▶ _Directions_:
Could each record be restated word for word?

▶ _Material provided_:
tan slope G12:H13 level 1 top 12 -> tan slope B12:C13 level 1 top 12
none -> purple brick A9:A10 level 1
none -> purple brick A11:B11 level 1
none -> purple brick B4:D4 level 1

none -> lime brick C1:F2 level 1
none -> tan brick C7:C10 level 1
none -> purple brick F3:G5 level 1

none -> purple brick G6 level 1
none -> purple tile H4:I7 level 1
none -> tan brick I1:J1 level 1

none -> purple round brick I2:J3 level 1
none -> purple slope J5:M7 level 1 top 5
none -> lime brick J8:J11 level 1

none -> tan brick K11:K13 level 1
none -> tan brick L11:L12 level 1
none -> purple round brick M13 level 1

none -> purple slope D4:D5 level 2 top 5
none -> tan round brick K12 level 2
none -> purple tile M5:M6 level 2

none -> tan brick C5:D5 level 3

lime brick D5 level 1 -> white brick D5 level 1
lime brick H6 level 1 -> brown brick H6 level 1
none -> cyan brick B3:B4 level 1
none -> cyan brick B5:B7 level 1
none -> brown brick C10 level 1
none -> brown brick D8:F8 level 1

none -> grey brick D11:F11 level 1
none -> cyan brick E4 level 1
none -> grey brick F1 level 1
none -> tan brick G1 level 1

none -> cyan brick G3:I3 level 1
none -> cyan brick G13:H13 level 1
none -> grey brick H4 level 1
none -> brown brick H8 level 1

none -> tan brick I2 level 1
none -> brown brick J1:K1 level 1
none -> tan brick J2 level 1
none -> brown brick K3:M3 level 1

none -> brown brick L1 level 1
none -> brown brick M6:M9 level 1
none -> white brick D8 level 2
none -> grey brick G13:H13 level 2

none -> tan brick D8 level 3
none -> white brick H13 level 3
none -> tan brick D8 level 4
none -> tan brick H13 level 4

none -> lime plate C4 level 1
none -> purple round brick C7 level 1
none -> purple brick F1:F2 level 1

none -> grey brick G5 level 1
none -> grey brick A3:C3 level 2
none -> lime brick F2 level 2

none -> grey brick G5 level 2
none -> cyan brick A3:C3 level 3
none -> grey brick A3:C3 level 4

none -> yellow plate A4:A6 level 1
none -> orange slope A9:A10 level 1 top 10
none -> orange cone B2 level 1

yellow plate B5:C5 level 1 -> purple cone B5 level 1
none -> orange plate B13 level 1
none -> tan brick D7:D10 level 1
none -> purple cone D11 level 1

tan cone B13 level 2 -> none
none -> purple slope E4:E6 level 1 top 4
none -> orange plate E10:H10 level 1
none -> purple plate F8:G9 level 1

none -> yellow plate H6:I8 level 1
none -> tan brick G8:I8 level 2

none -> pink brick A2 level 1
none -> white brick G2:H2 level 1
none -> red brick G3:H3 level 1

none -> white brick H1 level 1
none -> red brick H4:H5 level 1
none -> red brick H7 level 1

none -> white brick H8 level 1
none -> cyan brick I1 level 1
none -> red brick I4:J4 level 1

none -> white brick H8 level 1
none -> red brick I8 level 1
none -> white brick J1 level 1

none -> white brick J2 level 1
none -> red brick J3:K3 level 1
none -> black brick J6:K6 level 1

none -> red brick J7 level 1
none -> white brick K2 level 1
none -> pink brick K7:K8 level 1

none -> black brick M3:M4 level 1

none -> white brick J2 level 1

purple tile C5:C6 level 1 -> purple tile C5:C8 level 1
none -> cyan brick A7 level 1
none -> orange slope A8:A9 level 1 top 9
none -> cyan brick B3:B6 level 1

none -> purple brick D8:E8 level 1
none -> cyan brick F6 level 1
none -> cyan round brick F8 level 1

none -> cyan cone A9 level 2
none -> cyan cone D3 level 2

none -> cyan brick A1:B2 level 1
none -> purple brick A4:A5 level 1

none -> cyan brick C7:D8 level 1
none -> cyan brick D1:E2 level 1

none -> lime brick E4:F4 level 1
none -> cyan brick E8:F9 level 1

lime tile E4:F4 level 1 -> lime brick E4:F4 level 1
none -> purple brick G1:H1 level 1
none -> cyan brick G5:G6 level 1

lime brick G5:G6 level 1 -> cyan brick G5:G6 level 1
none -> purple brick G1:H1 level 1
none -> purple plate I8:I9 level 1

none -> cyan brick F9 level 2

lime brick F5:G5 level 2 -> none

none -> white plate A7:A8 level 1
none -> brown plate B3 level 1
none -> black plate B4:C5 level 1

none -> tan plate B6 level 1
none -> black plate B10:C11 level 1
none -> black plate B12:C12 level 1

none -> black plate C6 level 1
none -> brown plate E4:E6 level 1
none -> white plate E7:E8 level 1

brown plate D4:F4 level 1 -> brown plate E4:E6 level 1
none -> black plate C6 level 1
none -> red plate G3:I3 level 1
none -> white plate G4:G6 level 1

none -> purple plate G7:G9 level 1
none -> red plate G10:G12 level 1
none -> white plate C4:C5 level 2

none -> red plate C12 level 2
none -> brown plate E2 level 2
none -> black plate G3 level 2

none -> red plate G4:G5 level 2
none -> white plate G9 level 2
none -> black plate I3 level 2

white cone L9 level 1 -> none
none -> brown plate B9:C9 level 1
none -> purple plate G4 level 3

▶ _Result of this task_:
tan slope G12:H13 level 1 top 12 -> tan slope B12:C13 level 1 top 12
none -> purple brick A9:A10 level 1
none -> purple brick A11:B11 level 1
none -> purple brick B4:D4 level 1

none -> lime brick C1:F2 level 1
none -> tan brick C7:C10 level 1
none -> purple brick F3:G5 level 1

none -> purple brick G6 level 1
none -> purple tile H4:I7 level 1
none -> tan brick I1:J1 level 1

none -> purple round brick I2:J3 level 1
none -> purple slope J5:M7 level 1 top 5
none -> lime brick J8:J11 level 1

none -> tan brick K11:K13 level 1
none -> tan brick L11:L12 level 1
none -> purple round brick M13 level 1

none -> purple slope D4:D5 level 2 top 5
none -> tan round brick K12 level 2
none -> purple tile M5:M6 level 2

none -> tan brick C5:D5 level 3

lime brick D5 level 1 -> white brick D5 level 1
lime brick H6 level 1 -> brown brick H6 level 1
none -> cyan brick B3:B4 level 1
none -> cyan brick B5:B7 level 1
none -> brown brick C10 level 1
none -> brown brick D8:F8 level 1

none -> grey brick D11:F11 level 1
none -> cyan brick E4 level 1
none -> grey brick F1 level 1
none -> tan brick G1 level 1

none -> cyan brick G3:I3 level 1
none -> cyan brick G13:H13 level 1
none -> grey brick H4 level 1
none -> brown brick H8 level 1

none -> tan brick I2 level 1
none -> brown brick J1:K1 level 1
none -> tan brick J2 level 1
none -> brown brick K3:M3 level 1

none -> brown brick L1 level 1
none -> brown brick M6:M9 level 1
none -> white brick D8 level 2
none -> grey brick G13:H13 level 2

none -> tan brick D8 level 3
none -> white brick H13 level 3
none -> tan brick D8 level 4
none -> tan brick H13 level 4

none -> lime plate C4 level 1
none -> purple round brick C7 level 1
none -> purple brick F1:F2 level 1

none -> grey brick G5 level 1
none -> grey brick A3:C3 level 2
none -> lime brick F2 level 2

none -> grey brick G5 level 2
none -> cyan brick A3:C3 level 3
none -> grey brick A3:C3 level 4

none -> yellow plate A4:A6 level 1
none -> orange slope A9:A10 level 1 top 10
none -> orange cone B2 level 1

yellow plate B5:C5 level 1 -> purple cone B5 level 1
none -> orange plate B13 level 1
none -> tan brick D7:D10 level 1
none -> purple cone D11 level 1

tan cone B13 level 2 -> none
none -> purple slope E4:E6 level 1 top 4
none -> orange plate E10:H10 level 1
none -> purple plate F8:G9 level 1

none -> yellow plate H6:I8 level 1
none -> tan brick G8:I8 level 2

none -> pink brick A2 level 1
none -> white brick G2:H2 level 1
none -> red brick G3:H3 level 1

none -> white brick H1 level 1
none -> red brick H4:H5 level 1
none -> red brick H7 level 1

none -> white brick H8 level 1
none -> cyan brick I1 level 1
none -> red brick I4:J4 level 1

none -> white brick H8 level 1
none -> red brick I8 level 1
none -> white brick J1 level 1

none -> white brick J2 level 1
none -> red brick J3:K3 level 1
none -> black brick J6:K6 level 1

none -> red brick J7 level 1
none -> white brick K2 level 1
none -> pink brick K7:K8 level 1

none -> black brick M3:M4 level 1

none -> white brick J2 level 1

purple tile C5:C6 level 1 -> purple tile C5:C8 level 1
none -> cyan brick A7 level 1
none -> orange slope A8:A9 level 1 top 9
none -> cyan brick B3:B6 level 1

none -> purple brick D8:E8 level 1
none -> cyan brick F6 level 1
none -> cyan round brick F8 level 1

none -> cyan cone A9 level 2
none -> cyan cone D3 level 2

none -> cyan brick A1:B2 level 1
none -> purple brick A4:A5 level 1

none -> cyan brick C7:D8 level 1
none -> cyan brick D1:E2 level 1

none -> lime brick E4:F4 level 1
none -> cyan brick E8:F9 level 1

lime tile E4:F4 level 1 -> lime brick E4:F4 level 1
none -> purple brick G1:H1 level 1
none -> cyan brick G5:G6 level 1

lime brick G5:G6 level 1 -> cyan brick G5:G6 level 1
none -> purple brick G1:H1 level 1
none -> purple plate I8:I9 level 1

none -> cyan brick F9 level 2

lime brick F5:G5 level 2 -> none

none -> white plate A7:A8 level 1
none -> brown plate B3 level 1
none -> black plate B4:C5 level 1

none -> tan plate B6 level 1
none -> black plate B10:C11 level 1
none -> black plate B12:C12 level 1

none -> black plate C6 level 1
none -> brown plate E4:E6 level 1
none -> white plate E7:E8 level 1

brown plate D4:F4 level 1 -> brown plate E4:E6 level 1
none -> black plate C6 level 1
none -> red plate G3:I3 level 1
none -> white plate G4:G6 level 1

none -> purple plate G7:G9 level 1
none -> red plate G10:G12 level 1
none -> white plate C4:C5 level 2

none -> red plate C12 level 2
none -> brown plate E2 level 2
none -> black plate G3 level 2

none -> red plate G4:G5 level 2
none -> white plate G9 level 2
none -> black plate I3 level 2

white cone L9 level 1 -> none
none -> brown plate B9:C9 level 1
none -> purple plate G4 level 3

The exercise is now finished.